> [PROBLEM DESCRIPTION] Starting at the line that contains "[249 93 303 170]", copy each line through the end of the listing below. Include both ends and output nothing more.

> [EXERCISE MATERIAL]
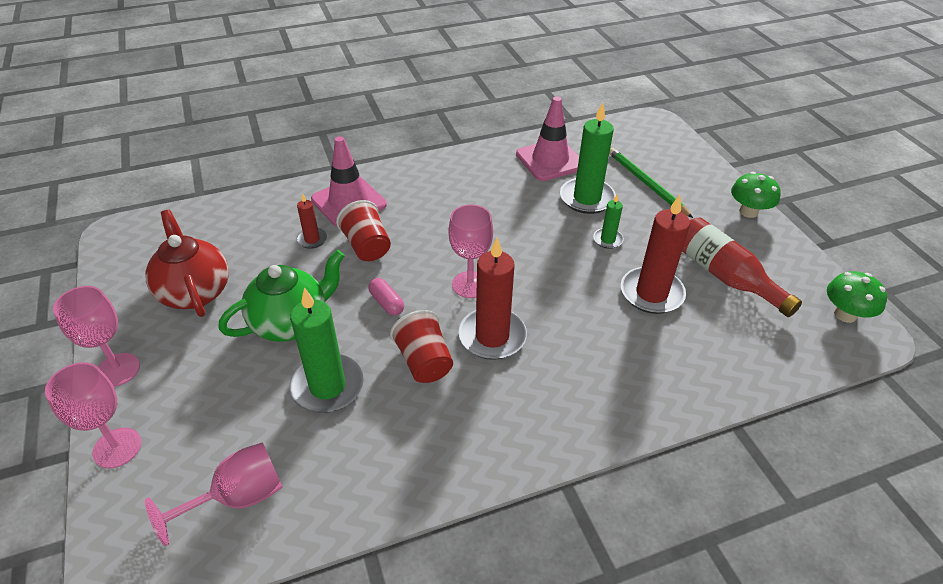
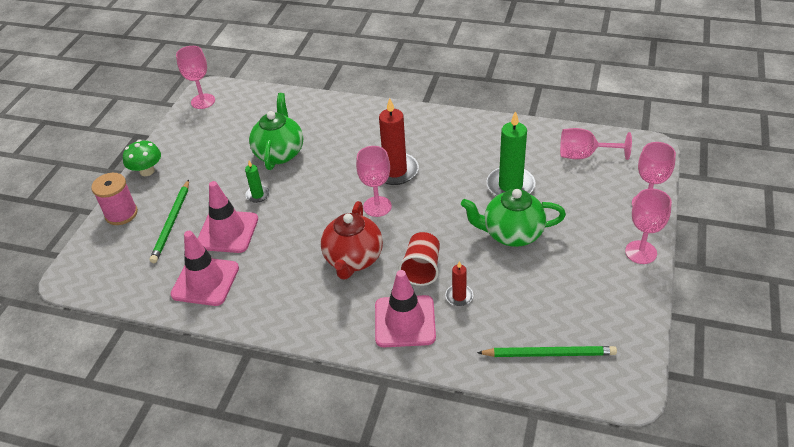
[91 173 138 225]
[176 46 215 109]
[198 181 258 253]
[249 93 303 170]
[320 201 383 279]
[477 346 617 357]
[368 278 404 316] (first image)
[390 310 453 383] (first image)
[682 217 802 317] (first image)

> [WRITTEN SOLUTION]
[249 93 303 170]
[320 201 383 279]
[477 346 617 357]
[368 278 404 316] (first image)
[390 310 453 383] (first image)
[682 217 802 317] (first image)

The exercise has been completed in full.